• [YOUR INSTRUCTIONS]: Below are the records; give again exactly the line with "D101: schottky MBR340", the line with "R103: 10k (GND, NET13) -> 560 (GND, NET13)", and each line that lies between them, and nothing besides.

• [SOURCE MATERIAL]:
━━━━━━━━━━━━━━━━━━━━━━━━━━━━━━

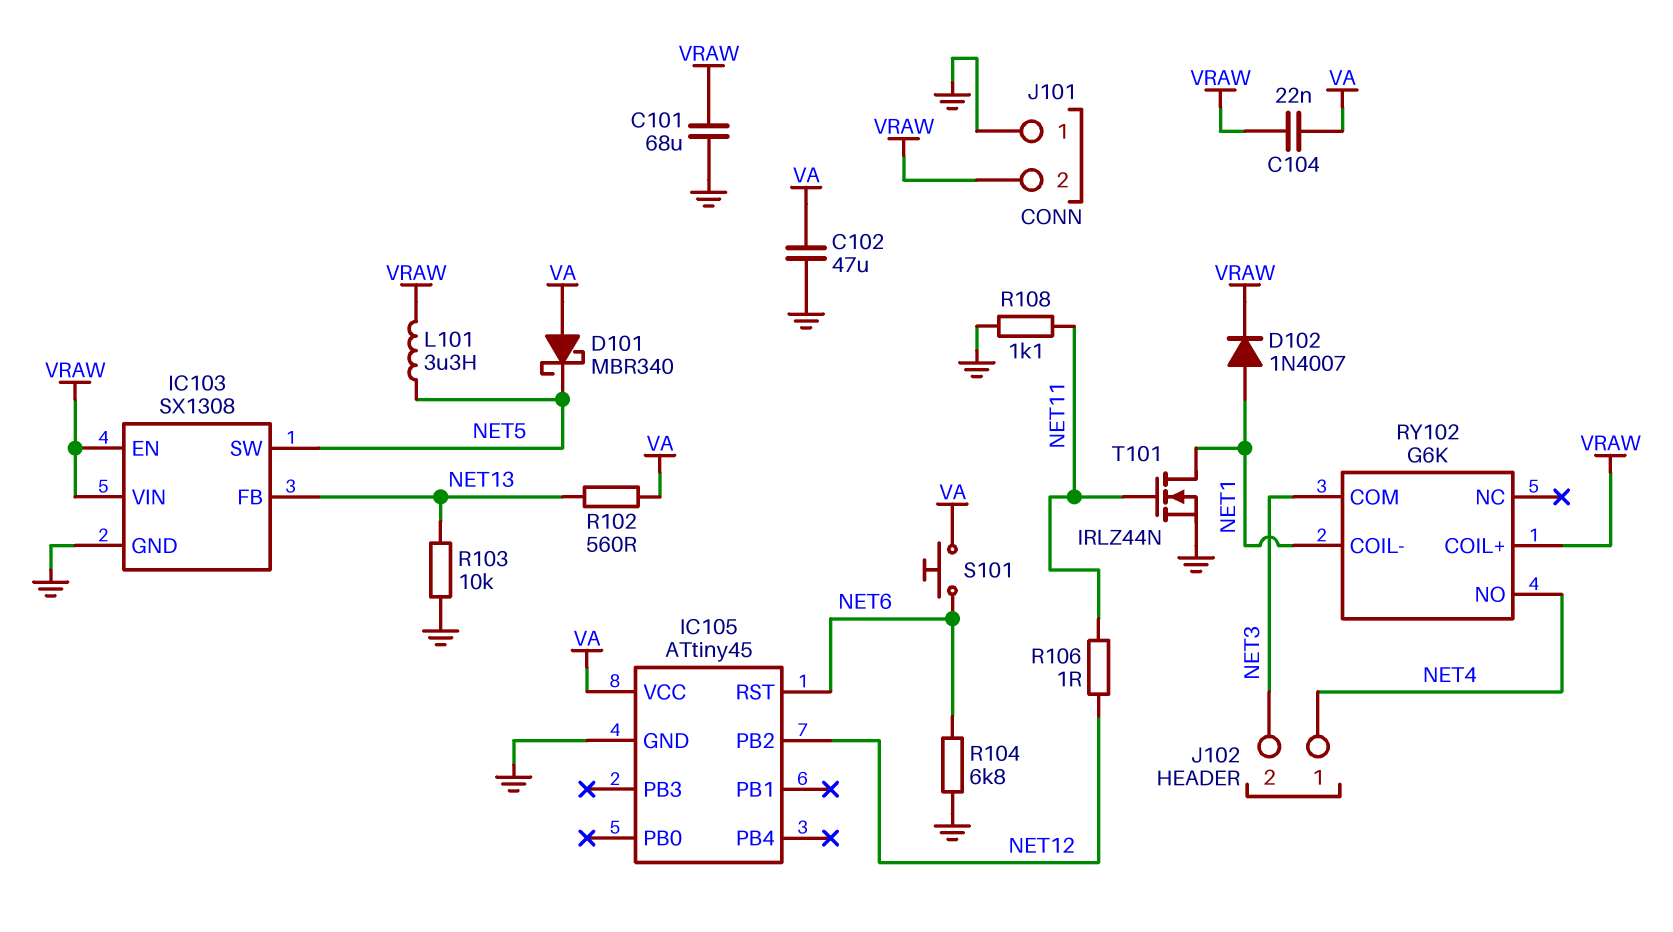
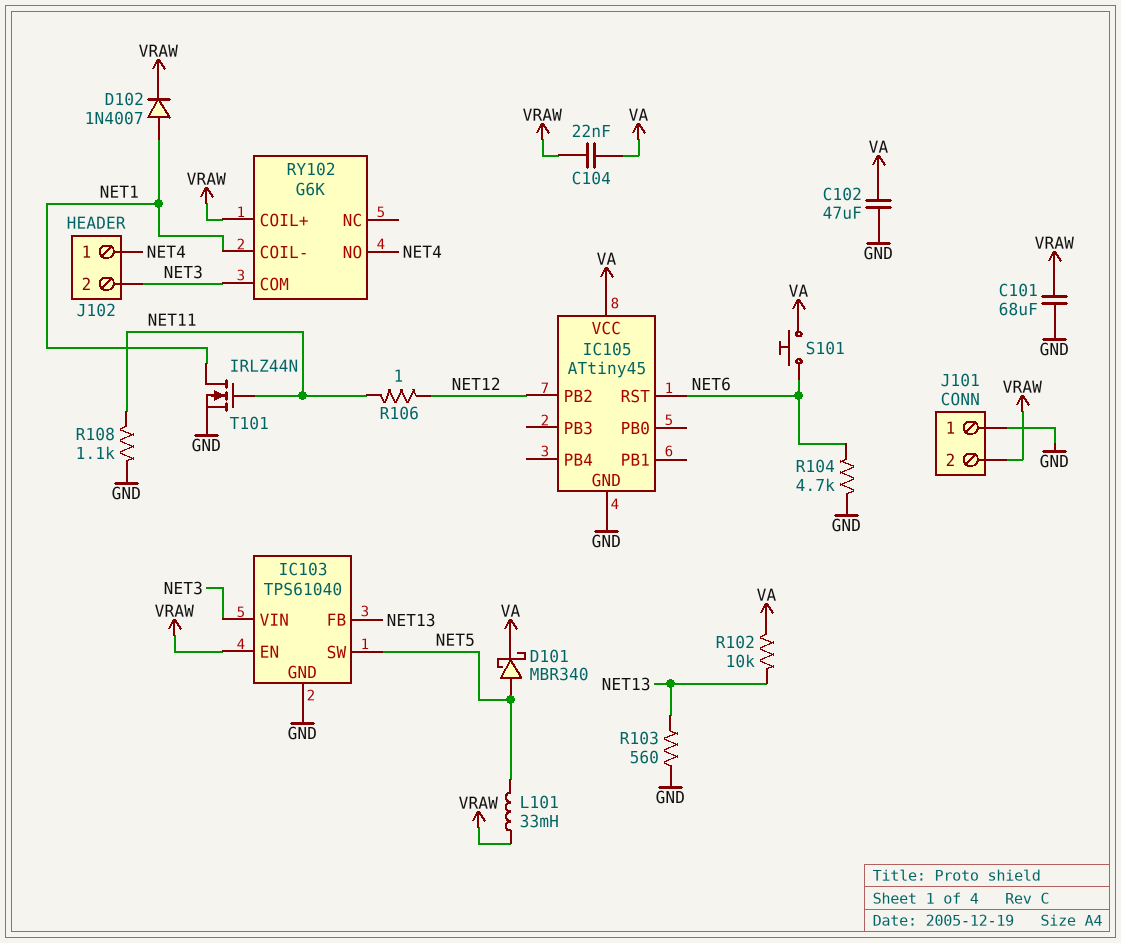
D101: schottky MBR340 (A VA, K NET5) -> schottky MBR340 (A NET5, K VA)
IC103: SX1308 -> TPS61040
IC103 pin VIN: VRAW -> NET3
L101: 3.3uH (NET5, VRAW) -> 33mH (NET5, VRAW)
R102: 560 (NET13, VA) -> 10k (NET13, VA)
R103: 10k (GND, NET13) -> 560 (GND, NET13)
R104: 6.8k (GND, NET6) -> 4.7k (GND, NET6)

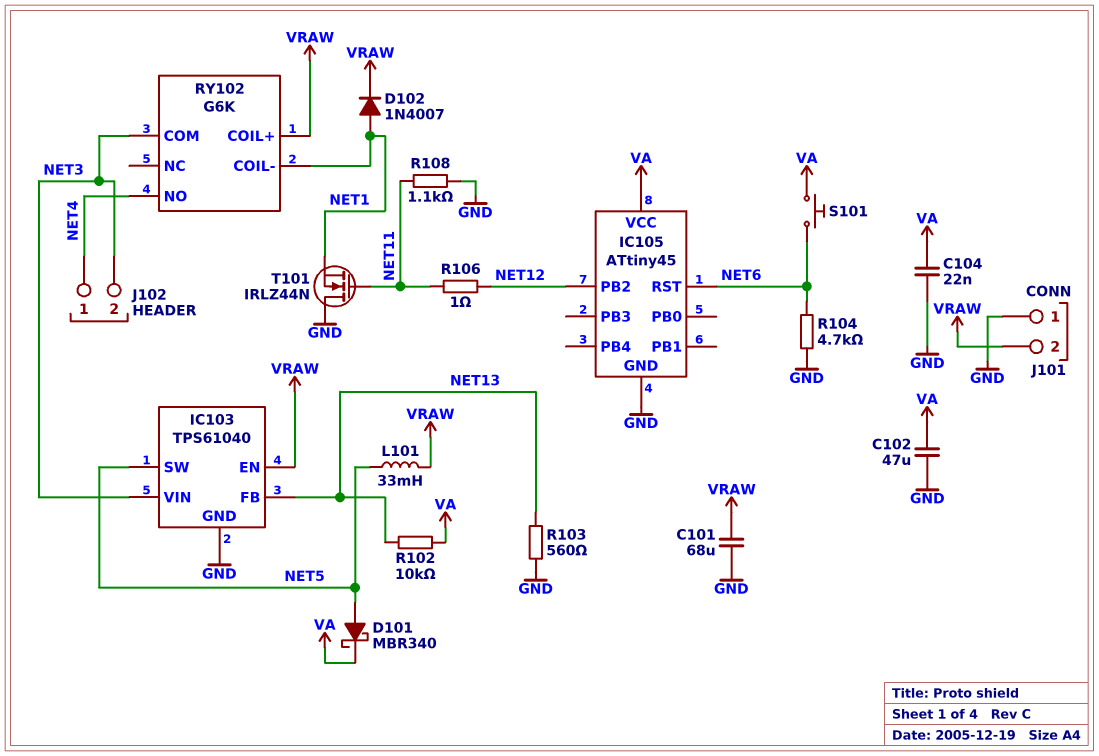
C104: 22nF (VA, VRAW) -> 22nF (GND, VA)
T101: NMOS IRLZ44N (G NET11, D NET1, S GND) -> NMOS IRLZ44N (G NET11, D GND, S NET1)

━━━━━━━━━━━━━━━━━━━━━━━━━━━━━━

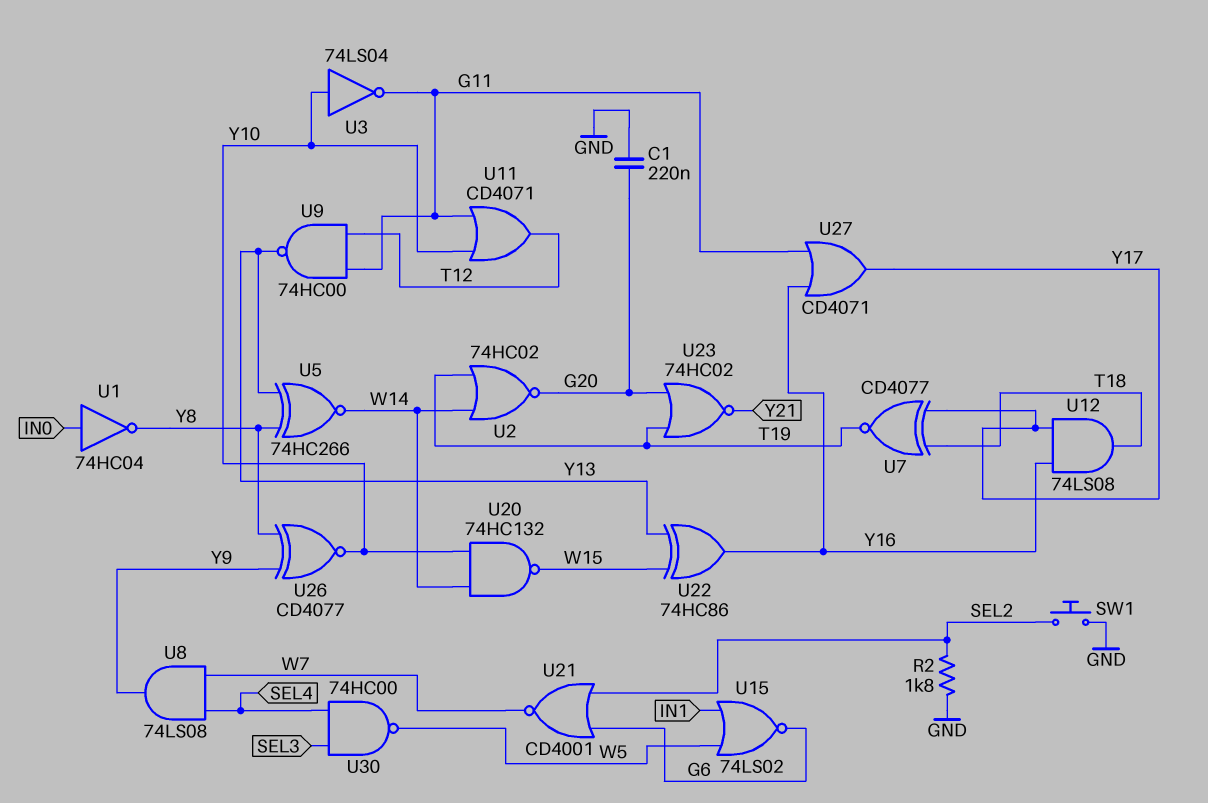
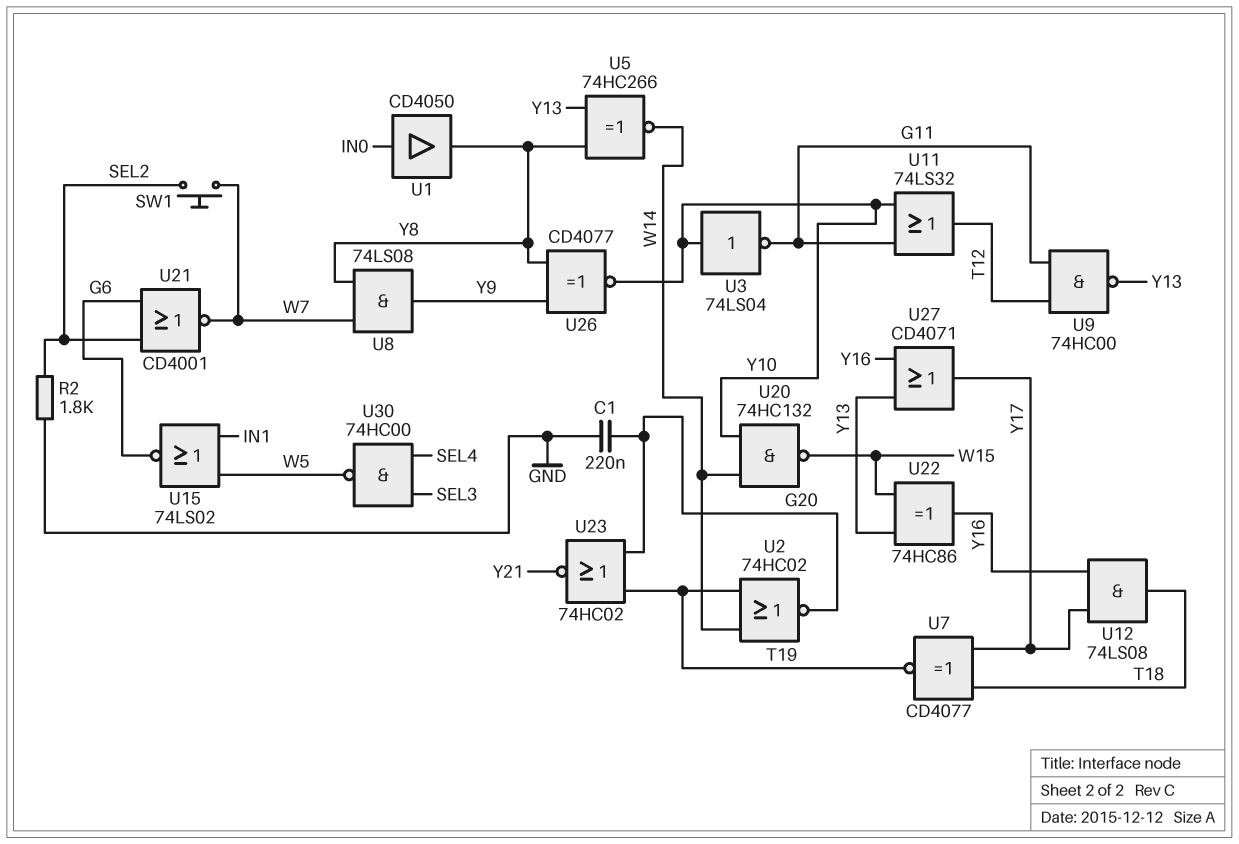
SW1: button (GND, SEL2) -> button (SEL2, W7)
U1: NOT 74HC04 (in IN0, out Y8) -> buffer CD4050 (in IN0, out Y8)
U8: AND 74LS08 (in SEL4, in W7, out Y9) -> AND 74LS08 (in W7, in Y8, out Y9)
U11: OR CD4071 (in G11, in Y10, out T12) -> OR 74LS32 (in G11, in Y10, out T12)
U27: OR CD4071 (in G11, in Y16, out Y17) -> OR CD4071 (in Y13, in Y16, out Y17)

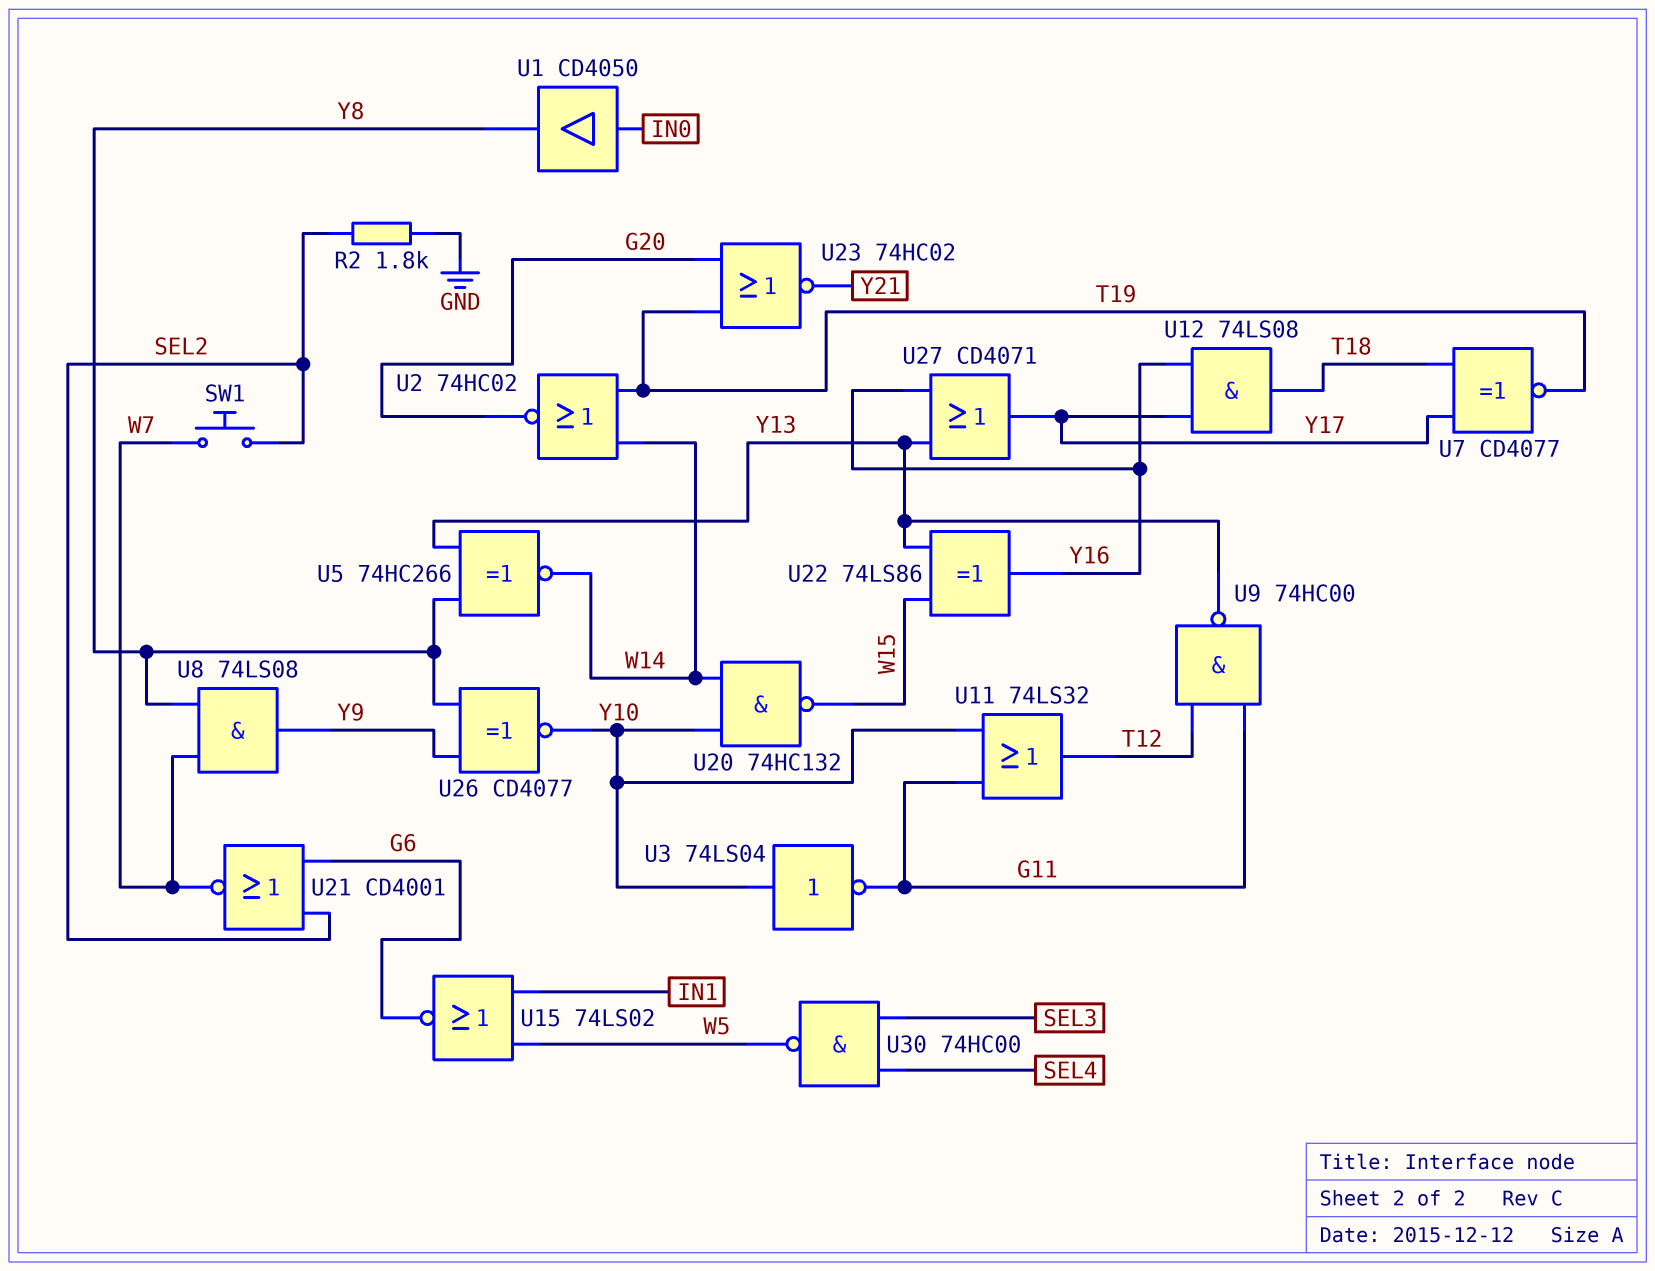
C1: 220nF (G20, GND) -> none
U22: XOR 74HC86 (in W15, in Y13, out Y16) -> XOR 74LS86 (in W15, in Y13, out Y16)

━━━━━━━━━━━━━━━━━━━━━━━━━━━━━━

• [ANSWER BOX]:
D101: schottky MBR340 (A VA, K NET5) -> schottky MBR340 (A NET5, K VA)
IC103: SX1308 -> TPS61040
IC103 pin VIN: VRAW -> NET3
L101: 3.3uH (NET5, VRAW) -> 33mH (NET5, VRAW)
R102: 560 (NET13, VA) -> 10k (NET13, VA)
R103: 10k (GND, NET13) -> 560 (GND, NET13)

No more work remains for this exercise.